Work to do: Rewrite every line of the listing with each "trapezoid" changed to "trapezium" and nothing else altered. Leave the pictures out of your answer.

* Begin *

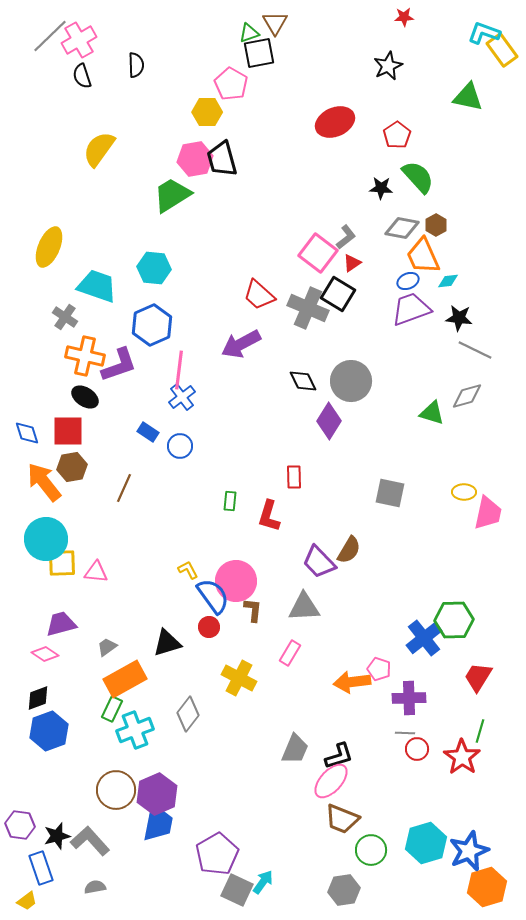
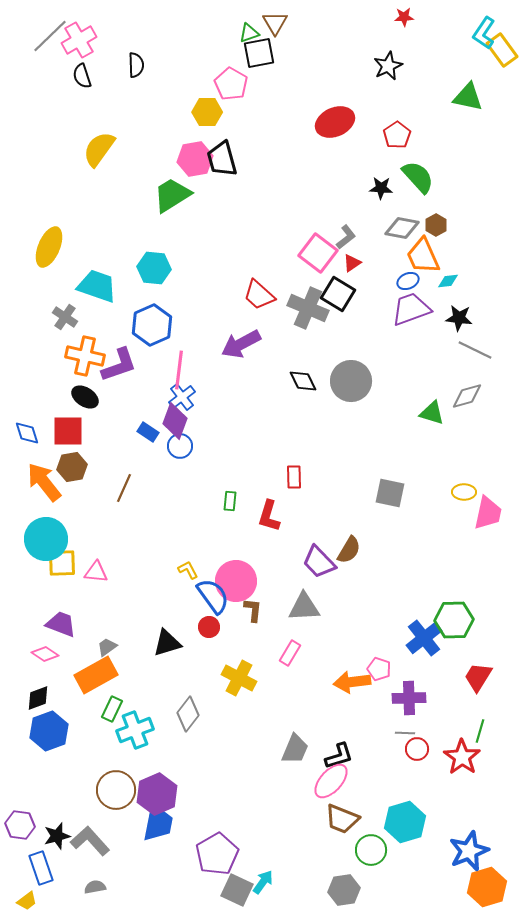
cyan L-shape at (484, 33): rotated 76 degrees counterclockwise
purple diamond at (329, 421): moved 154 px left; rotated 12 degrees counterclockwise
purple trapezoid at (61, 624): rotated 36 degrees clockwise
orange rectangle at (125, 679): moved 29 px left, 4 px up
cyan hexagon at (426, 843): moved 21 px left, 21 px up
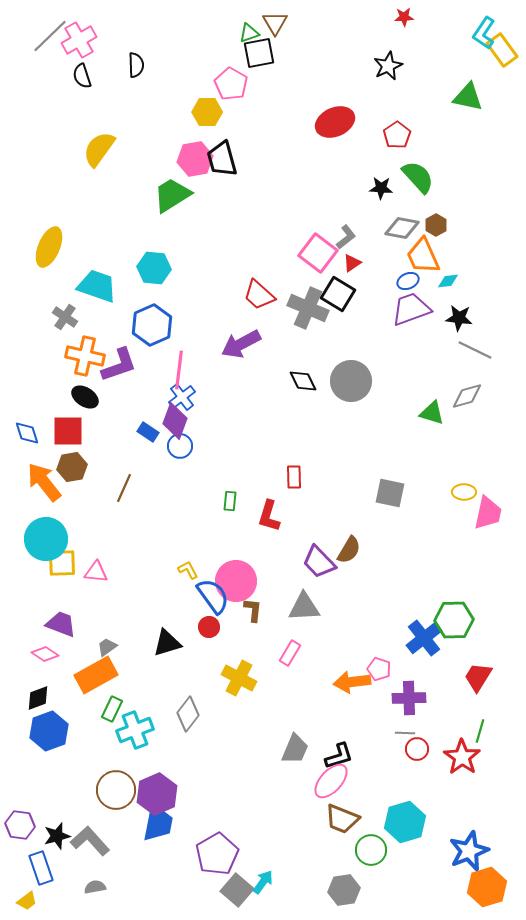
gray square at (237, 890): rotated 16 degrees clockwise
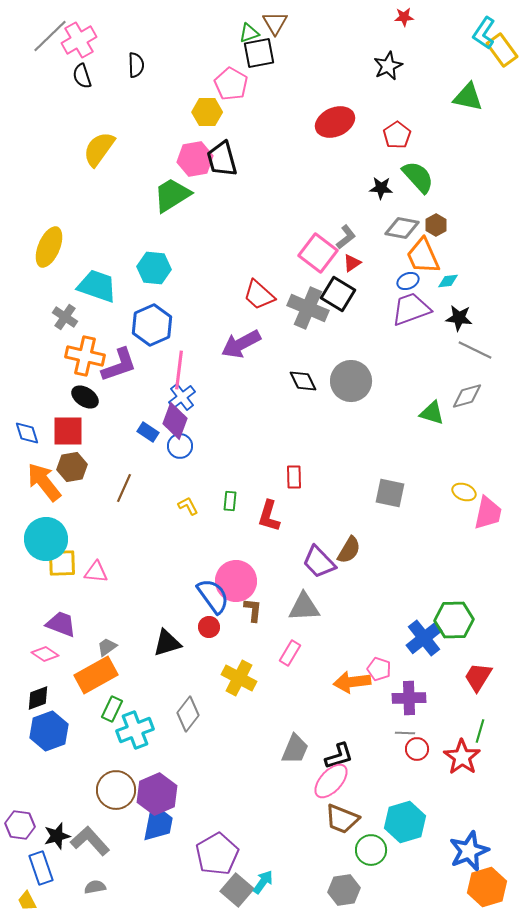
yellow ellipse at (464, 492): rotated 20 degrees clockwise
yellow L-shape at (188, 570): moved 64 px up
yellow trapezoid at (27, 901): rotated 100 degrees clockwise
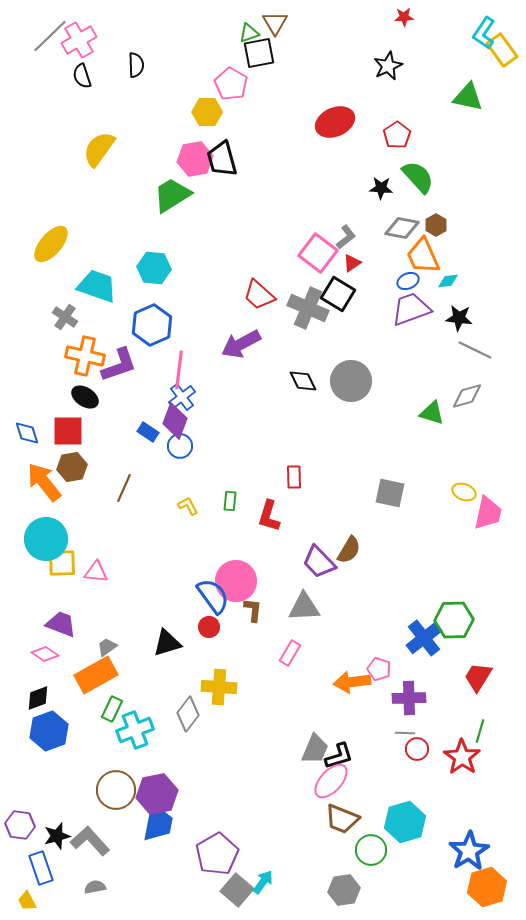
yellow ellipse at (49, 247): moved 2 px right, 3 px up; rotated 18 degrees clockwise
yellow cross at (239, 678): moved 20 px left, 9 px down; rotated 24 degrees counterclockwise
gray trapezoid at (295, 749): moved 20 px right
purple hexagon at (157, 794): rotated 12 degrees clockwise
blue star at (469, 851): rotated 9 degrees counterclockwise
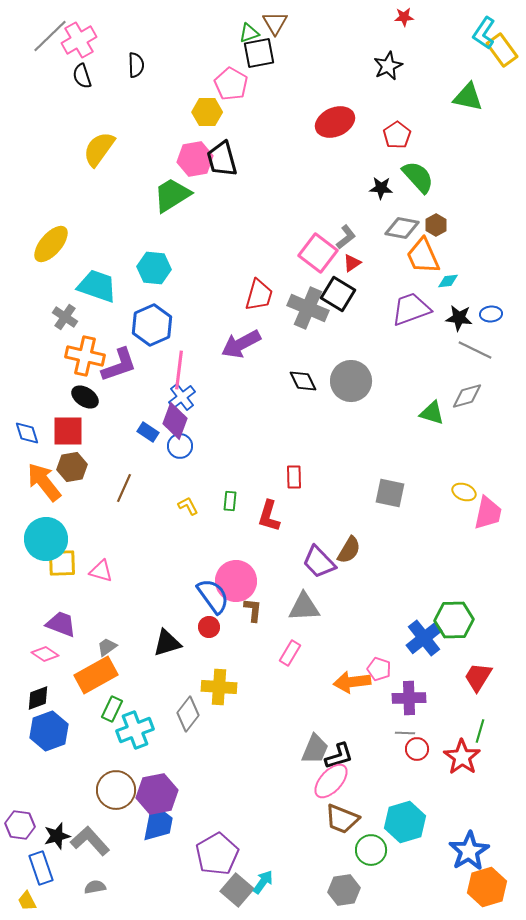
blue ellipse at (408, 281): moved 83 px right, 33 px down; rotated 20 degrees clockwise
red trapezoid at (259, 295): rotated 116 degrees counterclockwise
pink triangle at (96, 572): moved 5 px right, 1 px up; rotated 10 degrees clockwise
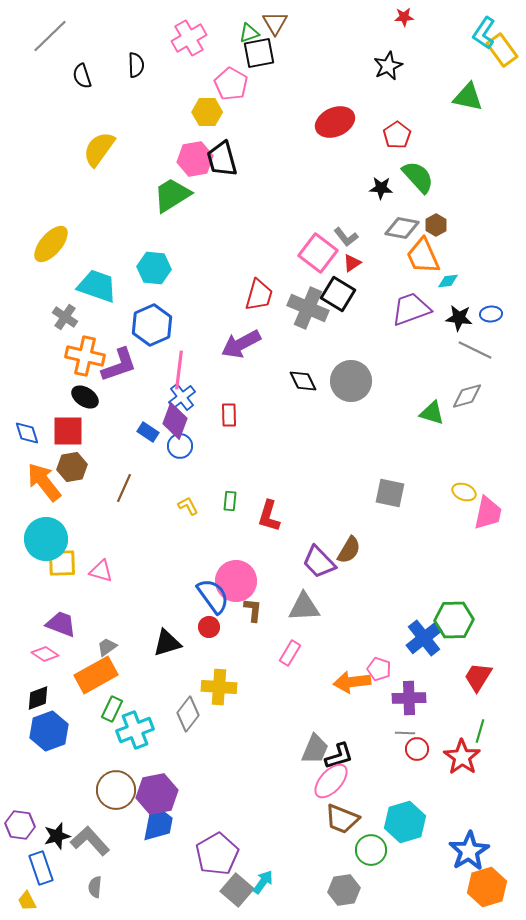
pink cross at (79, 40): moved 110 px right, 2 px up
gray L-shape at (346, 237): rotated 90 degrees clockwise
red rectangle at (294, 477): moved 65 px left, 62 px up
gray semicircle at (95, 887): rotated 75 degrees counterclockwise
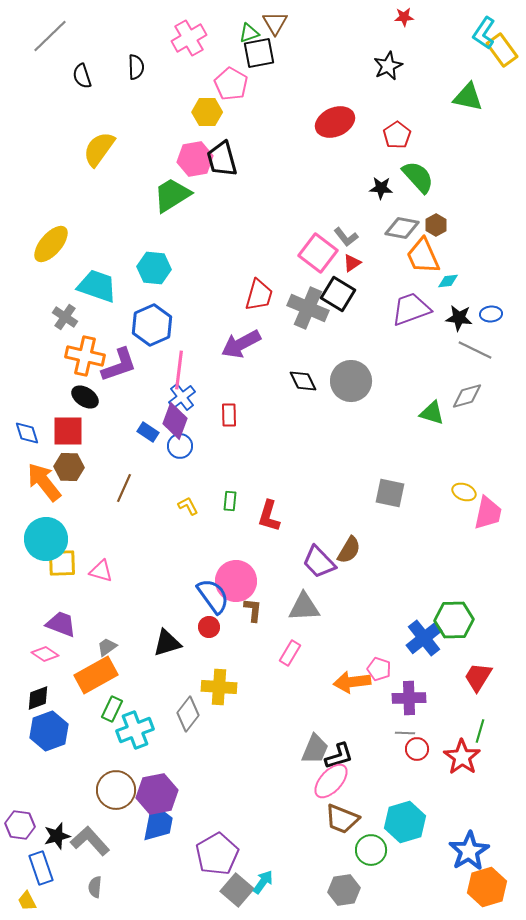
black semicircle at (136, 65): moved 2 px down
brown hexagon at (72, 467): moved 3 px left; rotated 12 degrees clockwise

* End *

Complete response:
cyan L-shape at (484, 33): rotated 76 degrees counterclockwise
purple diamond at (329, 421): moved 154 px left; rotated 12 degrees counterclockwise
purple trapezium at (61, 624): rotated 36 degrees clockwise
orange rectangle at (125, 679): moved 29 px left, 4 px up
cyan hexagon at (426, 843): moved 21 px left, 21 px up
gray square at (237, 890): rotated 16 degrees clockwise
yellow ellipse at (464, 492): rotated 20 degrees clockwise
yellow L-shape at (188, 570): moved 64 px up
yellow trapezium at (27, 901): rotated 100 degrees clockwise
yellow ellipse at (49, 247): moved 2 px right, 3 px up; rotated 18 degrees clockwise
yellow cross at (239, 678): moved 20 px left, 9 px down; rotated 24 degrees counterclockwise
gray trapezium at (295, 749): moved 20 px right
purple hexagon at (157, 794): rotated 12 degrees clockwise
blue star at (469, 851): rotated 9 degrees counterclockwise
blue ellipse at (408, 281): moved 83 px right, 33 px down; rotated 20 degrees clockwise
red trapezium at (259, 295): rotated 116 degrees counterclockwise
pink triangle at (96, 572): moved 5 px right, 1 px up; rotated 10 degrees clockwise
pink cross at (79, 40): moved 110 px right, 2 px up
gray L-shape at (346, 237): rotated 90 degrees clockwise
red rectangle at (294, 477): moved 65 px left, 62 px up
gray semicircle at (95, 887): rotated 75 degrees counterclockwise
black semicircle at (136, 65): moved 2 px down
brown hexagon at (72, 467): moved 3 px left; rotated 12 degrees clockwise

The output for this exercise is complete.